- **ASSIGNMENT**:
Pull every line holding the word "moved" from the data below and copy it.
[Start of Attachment]
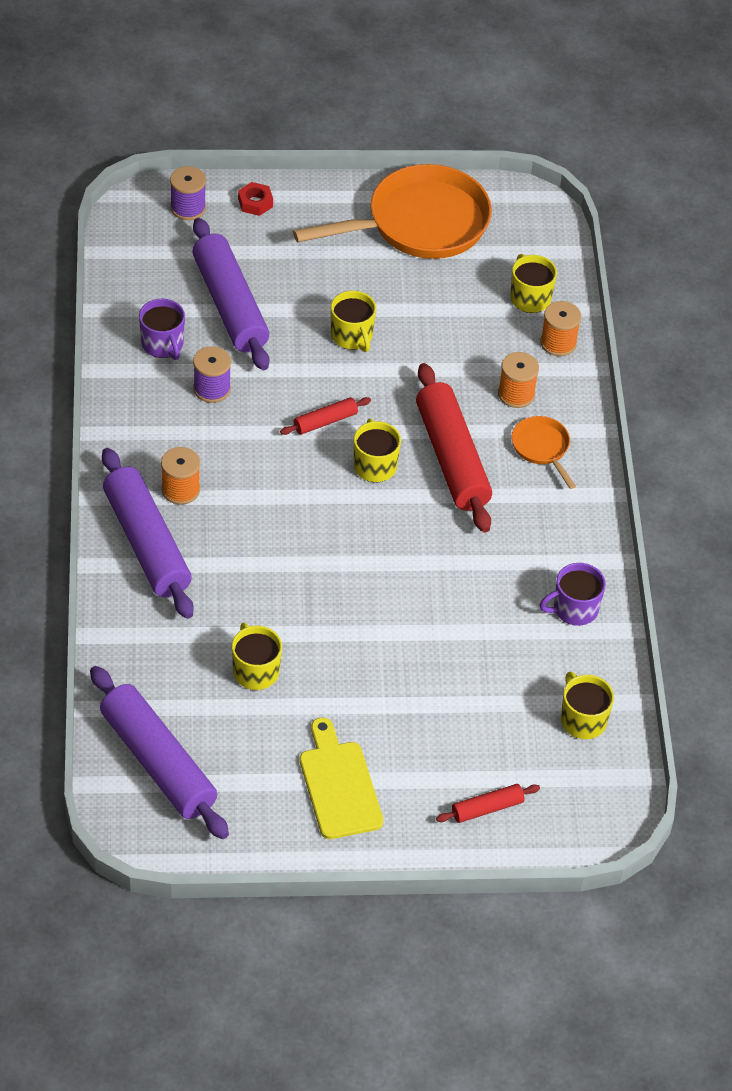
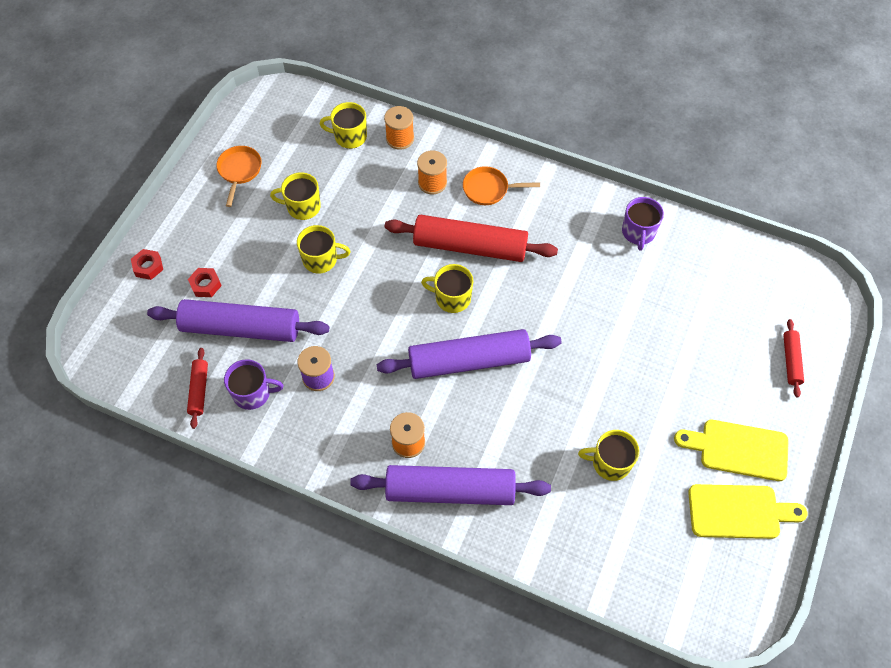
camera: 60 degrees left, 10 degrees up
purple rolling pin [90,666,229,839] -> purple rolling pin moved to [377,329,562,379]
purple spool [170,166,206,220] -> none
red rolling pin [280,397,371,435] -> red rolling pin moved to [187,348,208,429]
orange pan [293,164,492,259] -> orange pan [216,146,262,207], size x0.46
yellow mug [561,672,614,739] -> yellow mug moved to [270,172,321,220]
none -> red nut [188,268,222,297]
none -> yellow cutting board [688,484,807,539]

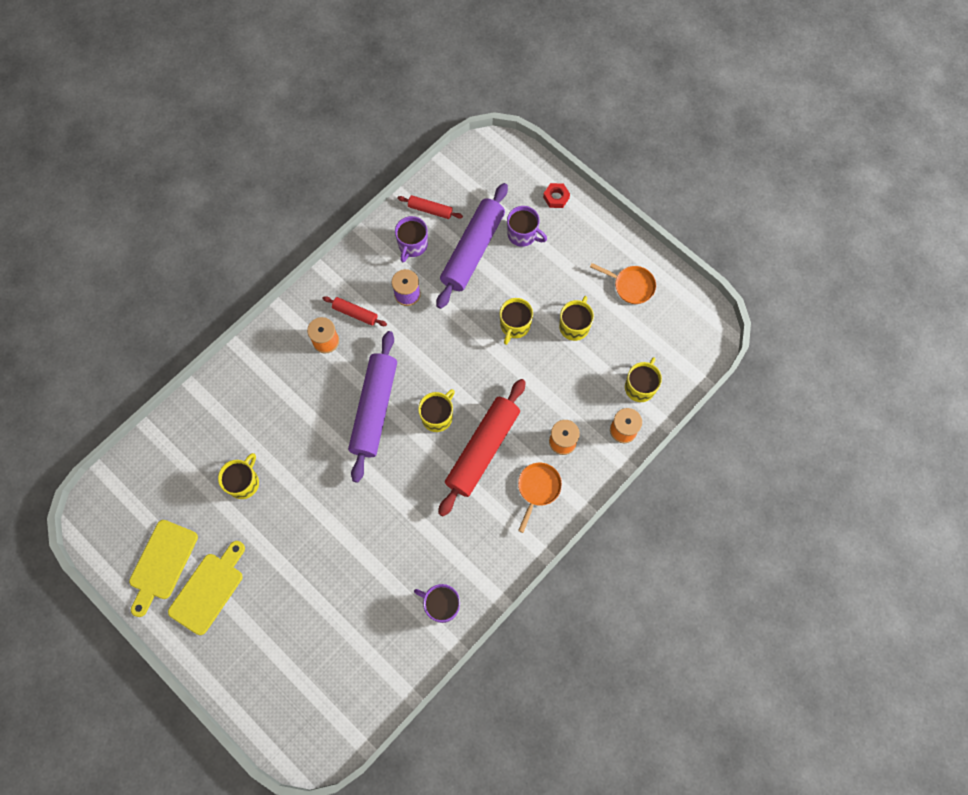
camera: 110 degrees right, 10 degrees up
red nut [188,268,222,297] -> purple mug [507,206,547,247]
purple rolling pin [350,465,551,505] -> none
red rolling pin [783,319,804,398] -> red rolling pin moved to [322,296,387,326]

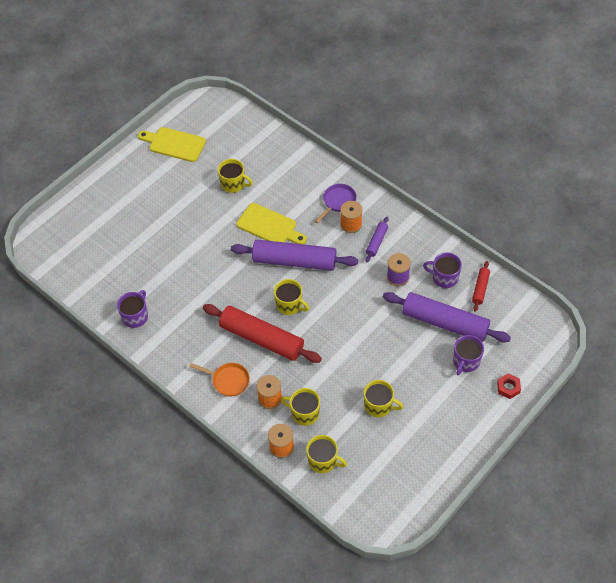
camera: 90 degrees right, 15 degrees down
yellow cutting board [168,541,245,635] -> yellow cutting board moved to [236,203,307,244]
red rolling pin [322,296,387,326] -> purple rolling pin [365,217,388,262]
yellow mug [500,298,533,345] -> yellow mug moved to [281,388,320,426]
orange pan [590,263,656,304] -> none
none -> purple pan [315,184,357,223]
[End of Attachment]
- **SOLUTION BELOW**:
purple rolling pin [90,666,229,839] -> purple rolling pin moved to [377,329,562,379]
red rolling pin [280,397,371,435] -> red rolling pin moved to [187,348,208,429]
yellow mug [561,672,614,739] -> yellow mug moved to [270,172,321,220]
red rolling pin [783,319,804,398] -> red rolling pin moved to [322,296,387,326]
yellow cutting board [168,541,245,635] -> yellow cutting board moved to [236,203,307,244]
yellow mug [500,298,533,345] -> yellow mug moved to [281,388,320,426]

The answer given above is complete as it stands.